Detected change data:
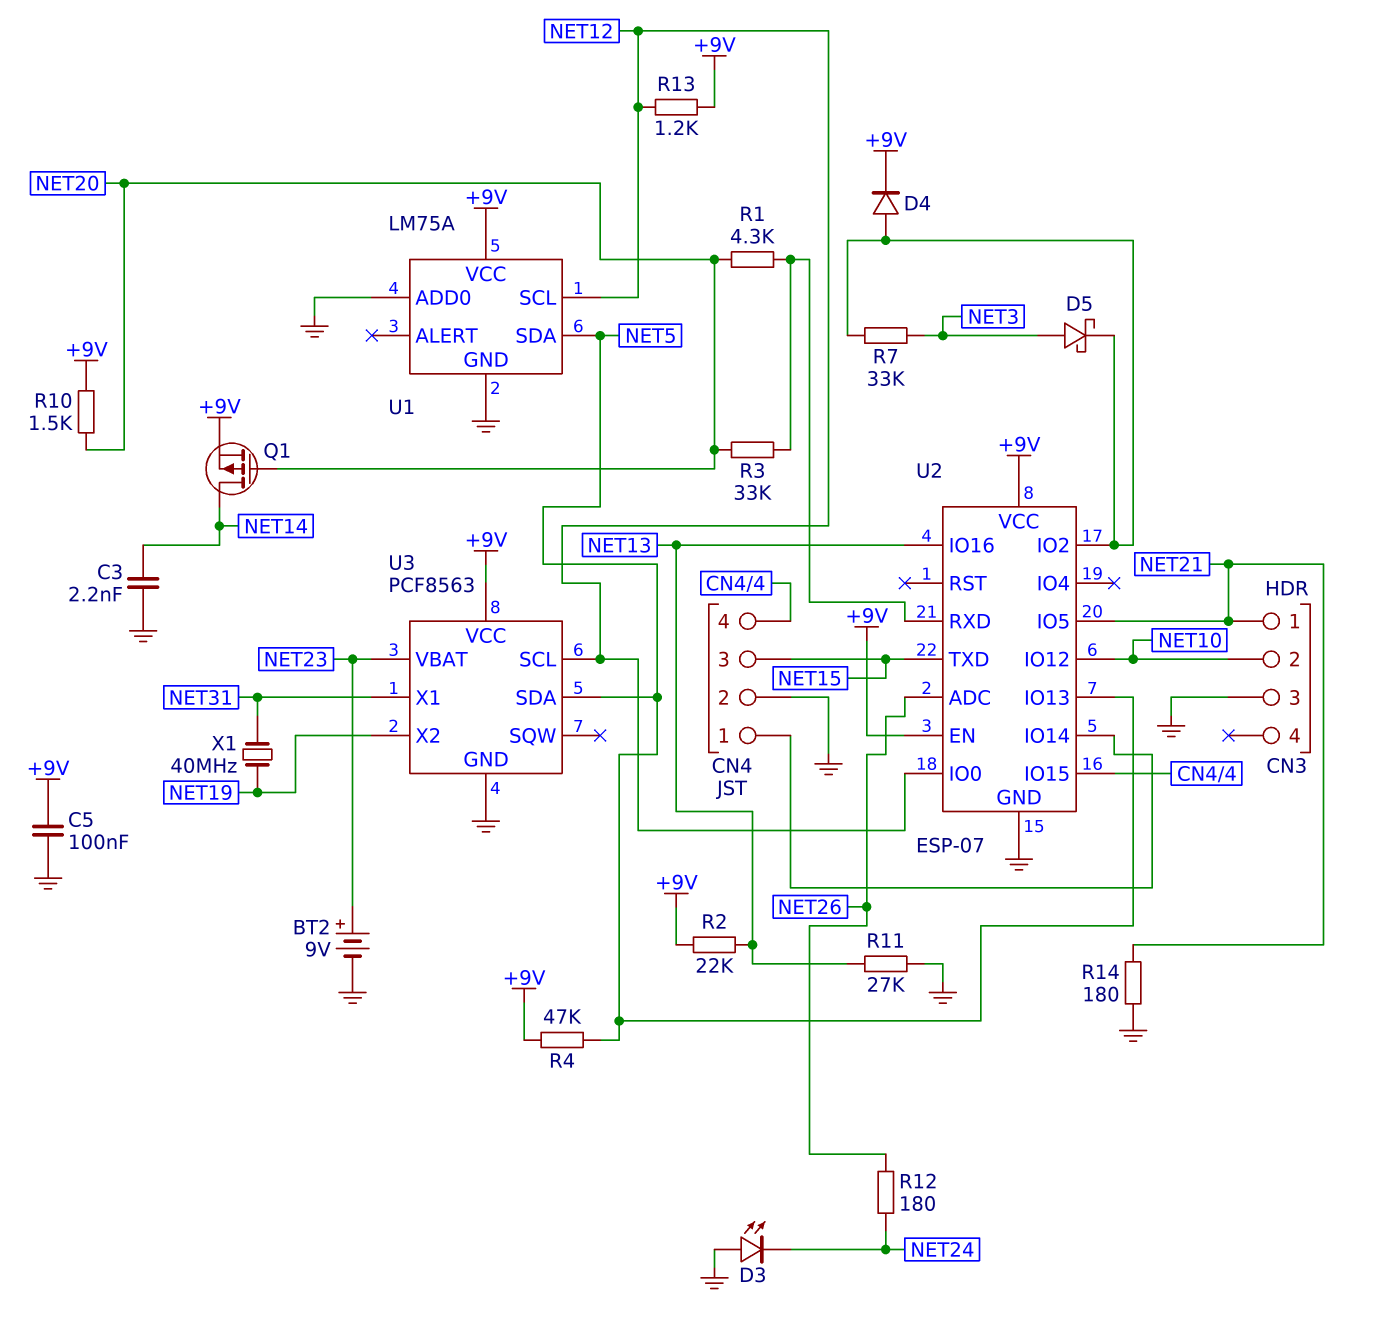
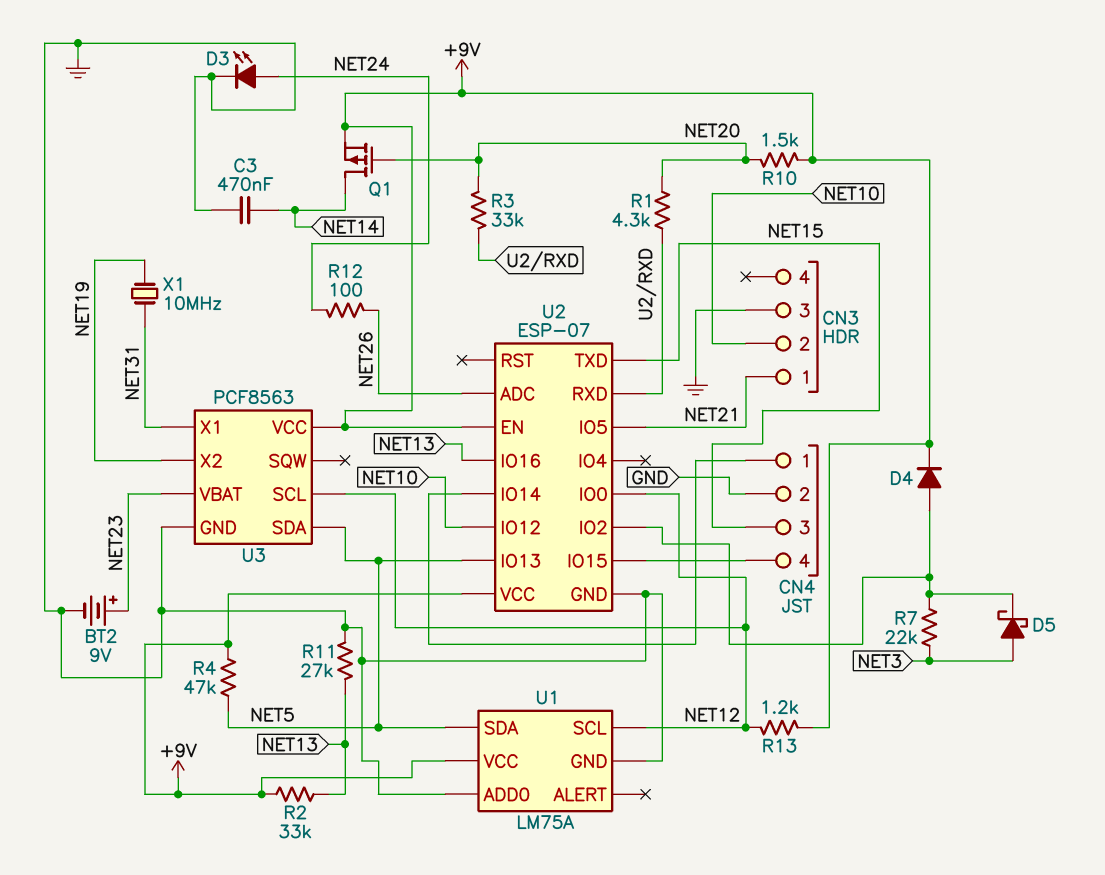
C3: 2.2nF (GND, NET14) -> 470nF (GND, NET14)
C5: 100nF (+9V, GND) -> none
D3: LED (A GND, K NET24) -> LED (A NET24, K GND)
R2: 22k (+9V, NET13) -> 33k (+9V, NET13)
R7: 33k (NET3, U2/IO2) -> 22k (NET3, U2/IO2)
R12: 180 (NET24, NET26) -> 100 (NET24, NET26)
R14: 180 (GND, NET21) -> none
X1: 40MHz (NET19, NET31) -> 10MHz (NET19, NET31)

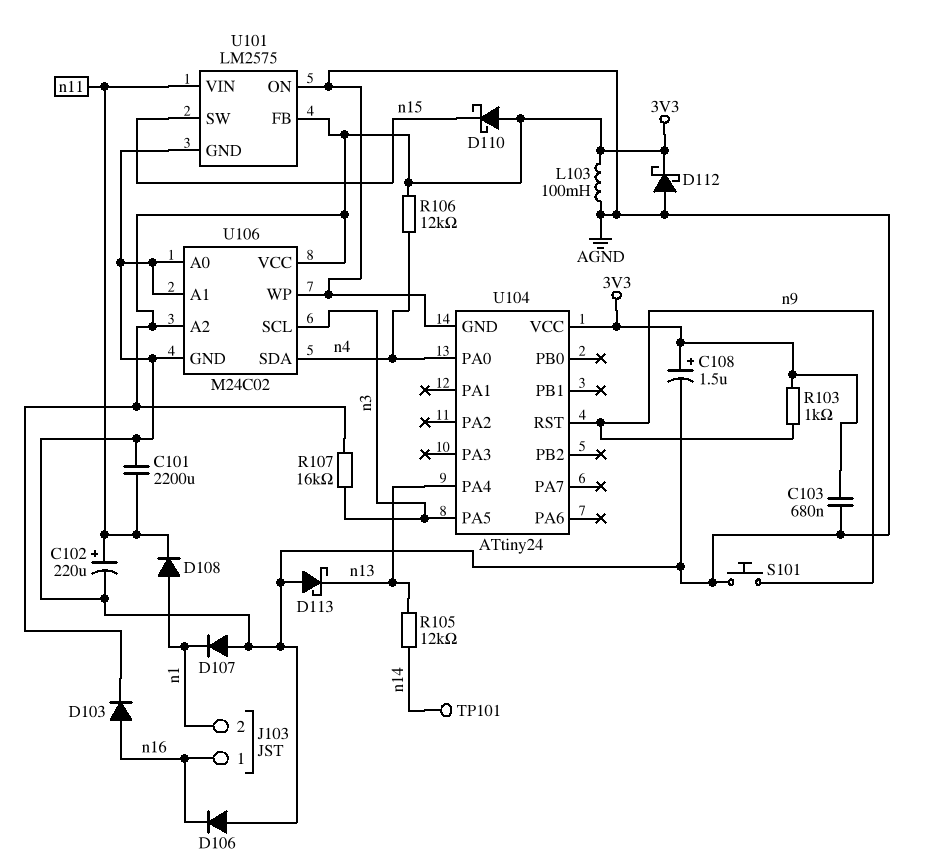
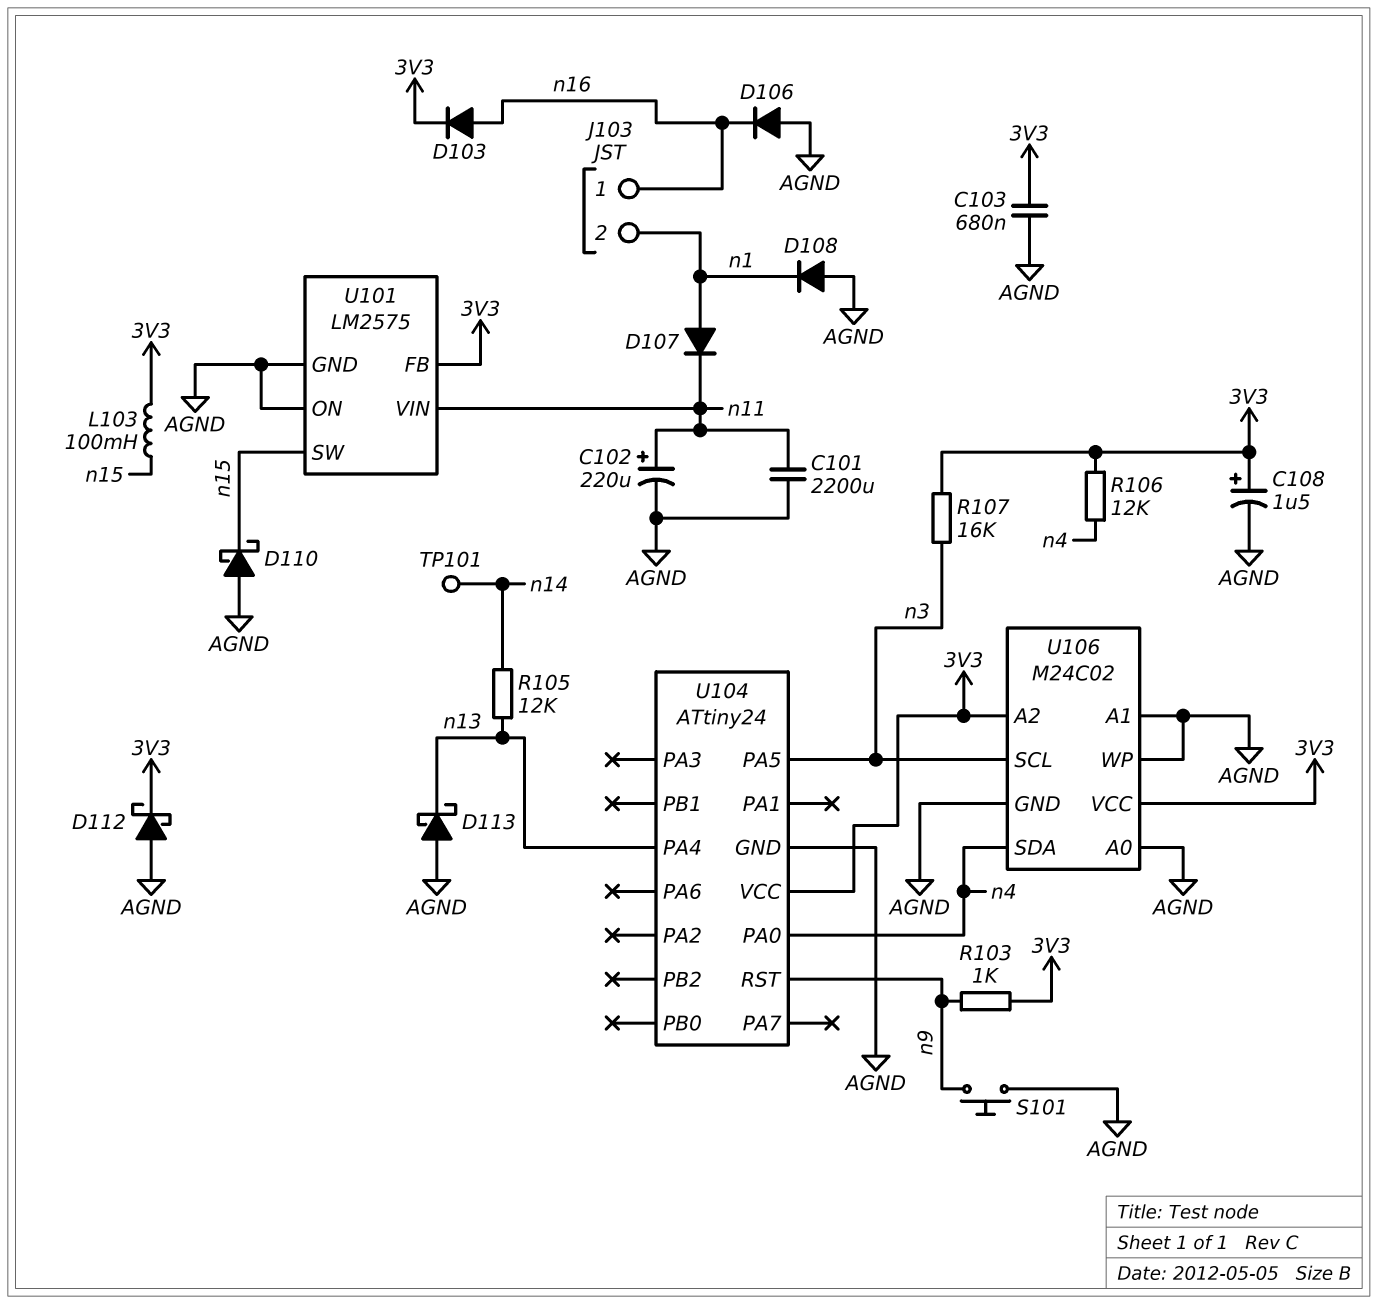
D107: diode (A AGND, K n1) -> diode (A n1, K n11)
D108: diode (A n1, K n11) -> diode (A AGND, K n1)
D110: schottky (A 3V3, K n15) -> schottky (A AGND, K n15)
L103: 100mH (3V3, AGND) -> 100mH (3V3, n15)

→ PROMPT: Reproduce the entries above exactly. Do not include the images.

→ RESPONSE AREA:
C3: 2.2nF (GND, NET14) -> 470nF (GND, NET14)
C5: 100nF (+9V, GND) -> none
D3: LED (A GND, K NET24) -> LED (A NET24, K GND)
R2: 22k (+9V, NET13) -> 33k (+9V, NET13)
R7: 33k (NET3, U2/IO2) -> 22k (NET3, U2/IO2)
R12: 180 (NET24, NET26) -> 100 (NET24, NET26)
R14: 180 (GND, NET21) -> none
X1: 40MHz (NET19, NET31) -> 10MHz (NET19, NET31)

D107: diode (A AGND, K n1) -> diode (A n1, K n11)
D108: diode (A n1, K n11) -> diode (A AGND, K n1)
D110: schottky (A 3V3, K n15) -> schottky (A AGND, K n15)
L103: 100mH (3V3, AGND) -> 100mH (3V3, n15)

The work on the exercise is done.